• Source data
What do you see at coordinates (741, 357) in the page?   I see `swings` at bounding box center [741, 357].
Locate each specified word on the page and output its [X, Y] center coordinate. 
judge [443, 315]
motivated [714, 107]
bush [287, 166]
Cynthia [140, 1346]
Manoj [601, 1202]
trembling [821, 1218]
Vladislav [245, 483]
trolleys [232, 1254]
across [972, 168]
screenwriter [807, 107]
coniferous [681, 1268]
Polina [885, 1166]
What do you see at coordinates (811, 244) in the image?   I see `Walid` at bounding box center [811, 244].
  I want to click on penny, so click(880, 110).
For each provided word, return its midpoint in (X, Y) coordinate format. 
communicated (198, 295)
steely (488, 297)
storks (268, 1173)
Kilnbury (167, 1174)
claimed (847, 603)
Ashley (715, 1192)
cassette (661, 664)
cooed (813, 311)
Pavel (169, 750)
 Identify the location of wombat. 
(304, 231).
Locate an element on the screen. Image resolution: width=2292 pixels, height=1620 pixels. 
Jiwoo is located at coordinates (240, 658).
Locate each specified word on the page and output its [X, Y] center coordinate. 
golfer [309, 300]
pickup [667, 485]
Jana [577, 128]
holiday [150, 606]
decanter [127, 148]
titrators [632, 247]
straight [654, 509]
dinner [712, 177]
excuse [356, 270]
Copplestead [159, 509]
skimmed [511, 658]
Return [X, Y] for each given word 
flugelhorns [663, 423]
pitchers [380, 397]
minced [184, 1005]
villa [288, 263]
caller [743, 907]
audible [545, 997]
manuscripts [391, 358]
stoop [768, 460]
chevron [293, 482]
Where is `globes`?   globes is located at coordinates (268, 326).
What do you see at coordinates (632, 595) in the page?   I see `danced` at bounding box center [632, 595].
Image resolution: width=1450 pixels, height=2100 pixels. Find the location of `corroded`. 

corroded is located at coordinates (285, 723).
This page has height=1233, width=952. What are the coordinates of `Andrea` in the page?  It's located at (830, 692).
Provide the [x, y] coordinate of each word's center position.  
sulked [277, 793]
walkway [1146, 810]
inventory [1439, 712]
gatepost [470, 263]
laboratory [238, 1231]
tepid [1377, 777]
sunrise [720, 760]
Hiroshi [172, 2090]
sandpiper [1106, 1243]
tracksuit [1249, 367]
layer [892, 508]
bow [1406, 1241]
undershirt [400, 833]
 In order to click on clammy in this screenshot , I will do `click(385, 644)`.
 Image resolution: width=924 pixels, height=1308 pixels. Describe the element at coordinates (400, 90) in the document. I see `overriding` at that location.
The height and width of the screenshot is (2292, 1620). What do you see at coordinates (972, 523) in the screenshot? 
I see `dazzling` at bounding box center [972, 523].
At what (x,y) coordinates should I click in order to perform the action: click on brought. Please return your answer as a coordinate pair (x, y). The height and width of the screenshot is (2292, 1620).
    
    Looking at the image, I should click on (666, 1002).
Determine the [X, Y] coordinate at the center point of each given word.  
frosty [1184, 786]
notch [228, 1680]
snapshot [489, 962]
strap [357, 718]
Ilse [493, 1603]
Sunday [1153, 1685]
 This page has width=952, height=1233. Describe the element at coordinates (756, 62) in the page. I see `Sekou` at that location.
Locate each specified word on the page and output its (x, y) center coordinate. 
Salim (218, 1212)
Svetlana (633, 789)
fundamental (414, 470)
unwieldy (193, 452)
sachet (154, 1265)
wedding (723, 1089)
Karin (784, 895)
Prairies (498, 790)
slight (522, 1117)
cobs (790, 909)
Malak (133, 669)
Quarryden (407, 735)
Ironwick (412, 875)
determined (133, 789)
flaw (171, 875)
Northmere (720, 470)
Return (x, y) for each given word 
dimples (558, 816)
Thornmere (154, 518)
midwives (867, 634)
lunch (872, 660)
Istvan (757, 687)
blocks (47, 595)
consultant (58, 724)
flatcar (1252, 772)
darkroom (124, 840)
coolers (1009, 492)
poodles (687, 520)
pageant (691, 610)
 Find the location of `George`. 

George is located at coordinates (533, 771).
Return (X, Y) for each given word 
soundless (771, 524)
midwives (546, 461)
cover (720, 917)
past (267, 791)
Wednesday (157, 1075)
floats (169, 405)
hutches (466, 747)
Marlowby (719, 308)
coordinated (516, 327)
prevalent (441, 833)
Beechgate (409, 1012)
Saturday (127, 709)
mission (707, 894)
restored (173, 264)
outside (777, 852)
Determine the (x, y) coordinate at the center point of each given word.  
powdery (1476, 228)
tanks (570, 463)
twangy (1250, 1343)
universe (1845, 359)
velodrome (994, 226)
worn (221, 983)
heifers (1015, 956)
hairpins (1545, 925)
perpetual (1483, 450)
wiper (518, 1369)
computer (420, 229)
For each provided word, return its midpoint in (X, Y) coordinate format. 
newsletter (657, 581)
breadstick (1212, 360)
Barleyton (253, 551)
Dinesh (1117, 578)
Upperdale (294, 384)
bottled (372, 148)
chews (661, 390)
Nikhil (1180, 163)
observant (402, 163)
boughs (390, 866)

• What to do
Change "Locate each specified word" to "Find each listed word" everywhere in the listing above, and give all the lines again with nothing else altered.

• Exercise response
What do you see at coordinates (741, 357) in the page?   I see `swings` at bounding box center [741, 357].
Find each listed word on the page and output its [X, Y] center coordinate. 
judge [443, 315]
motivated [714, 107]
bush [287, 166]
Cynthia [140, 1346]
Manoj [601, 1202]
trembling [821, 1218]
Vladislav [245, 483]
trolleys [232, 1254]
across [972, 168]
screenwriter [807, 107]
coniferous [681, 1268]
Polina [885, 1166]
What do you see at coordinates (811, 244) in the image?   I see `Walid` at bounding box center [811, 244].
  I want to click on penny, so click(880, 110).
For each provided word, return its midpoint in (X, Y) coordinate format. 
communicated (198, 295)
steely (488, 297)
storks (268, 1173)
Kilnbury (167, 1174)
claimed (847, 603)
Ashley (715, 1192)
cassette (661, 664)
cooed (813, 311)
Pavel (169, 750)
 Identify the location of wombat. 
(304, 231).
Locate an element on the screen. Image resolution: width=2292 pixels, height=1620 pixels. 
Jiwoo is located at coordinates (240, 658).
Find each listed word on the page and output its [X, Y] center coordinate. 
golfer [309, 300]
pickup [667, 485]
Jana [577, 128]
holiday [150, 606]
decanter [127, 148]
titrators [632, 247]
straight [654, 509]
dinner [712, 177]
excuse [356, 270]
Copplestead [159, 509]
skimmed [511, 658]
Return [X, Y] for each given word 
flugelhorns [663, 423]
pitchers [380, 397]
minced [184, 1005]
villa [288, 263]
caller [743, 907]
audible [545, 997]
manuscripts [391, 358]
stoop [768, 460]
chevron [293, 482]
Where is `globes`?   globes is located at coordinates (268, 326).
What do you see at coordinates (632, 595) in the page?   I see `danced` at bounding box center [632, 595].
Image resolution: width=1450 pixels, height=2100 pixels. Find the location of `corroded`. 

corroded is located at coordinates (285, 723).
This page has height=1233, width=952. What are the coordinates of `Andrea` in the page?  It's located at (830, 692).
Provide the [x, y] coordinate of each word's center position.  
sulked [277, 793]
walkway [1146, 810]
inventory [1439, 712]
gatepost [470, 263]
laboratory [238, 1231]
tepid [1377, 777]
sunrise [720, 760]
Hiroshi [172, 2090]
sandpiper [1106, 1243]
tracksuit [1249, 367]
layer [892, 508]
bow [1406, 1241]
undershirt [400, 833]
 In order to click on clammy in this screenshot , I will do `click(385, 644)`.
 Image resolution: width=924 pixels, height=1308 pixels. Describe the element at coordinates (400, 90) in the document. I see `overriding` at that location.
The height and width of the screenshot is (2292, 1620). What do you see at coordinates (972, 523) in the screenshot? 
I see `dazzling` at bounding box center [972, 523].
At what (x,y) coordinates should I click in order to perform the action: click on brought. Please return your answer as a coordinate pair (x, y). The height and width of the screenshot is (2292, 1620).
    
    Looking at the image, I should click on (666, 1002).
Determine the [X, Y] coordinate at the center point of each given word.  
frosty [1184, 786]
notch [228, 1680]
snapshot [489, 962]
strap [357, 718]
Ilse [493, 1603]
Sunday [1153, 1685]
 This page has width=952, height=1233. Describe the element at coordinates (756, 62) in the page. I see `Sekou` at that location.
Find each listed word on the page and output its (x, y) center coordinate. 
Salim (218, 1212)
Svetlana (633, 789)
fundamental (414, 470)
unwieldy (193, 452)
sachet (154, 1265)
wedding (723, 1089)
Karin (784, 895)
Prairies (498, 790)
slight (522, 1117)
cobs (790, 909)
Malak (133, 669)
Quarryden (407, 735)
Ironwick (412, 875)
determined (133, 789)
flaw (171, 875)
Northmere (720, 470)
Return (x, y) for each given word 
dimples (558, 816)
Thornmere (154, 518)
midwives (867, 634)
lunch (872, 660)
Istvan (757, 687)
blocks (47, 595)
consultant (58, 724)
flatcar (1252, 772)
darkroom (124, 840)
coolers (1009, 492)
poodles (687, 520)
pageant (691, 610)
 Find the location of `George`. 

George is located at coordinates (533, 771).
Return (X, Y) for each given word 
soundless (771, 524)
midwives (546, 461)
cover (720, 917)
past (267, 791)
Wednesday (157, 1075)
floats (169, 405)
hutches (466, 747)
Marlowby (719, 308)
coordinated (516, 327)
prevalent (441, 833)
Beechgate (409, 1012)
Saturday (127, 709)
mission (707, 894)
restored (173, 264)
outside (777, 852)
Determine the (x, y) coordinate at the center point of each given word.  
powdery (1476, 228)
tanks (570, 463)
twangy (1250, 1343)
universe (1845, 359)
velodrome (994, 226)
worn (221, 983)
heifers (1015, 956)
hairpins (1545, 925)
perpetual (1483, 450)
wiper (518, 1369)
computer (420, 229)
For each provided word, return its midpoint in (X, Y) coordinate format. 
newsletter (657, 581)
breadstick (1212, 360)
Barleyton (253, 551)
Dinesh (1117, 578)
Upperdale (294, 384)
bottled (372, 148)
chews (661, 390)
Nikhil (1180, 163)
observant (402, 163)
boughs (390, 866)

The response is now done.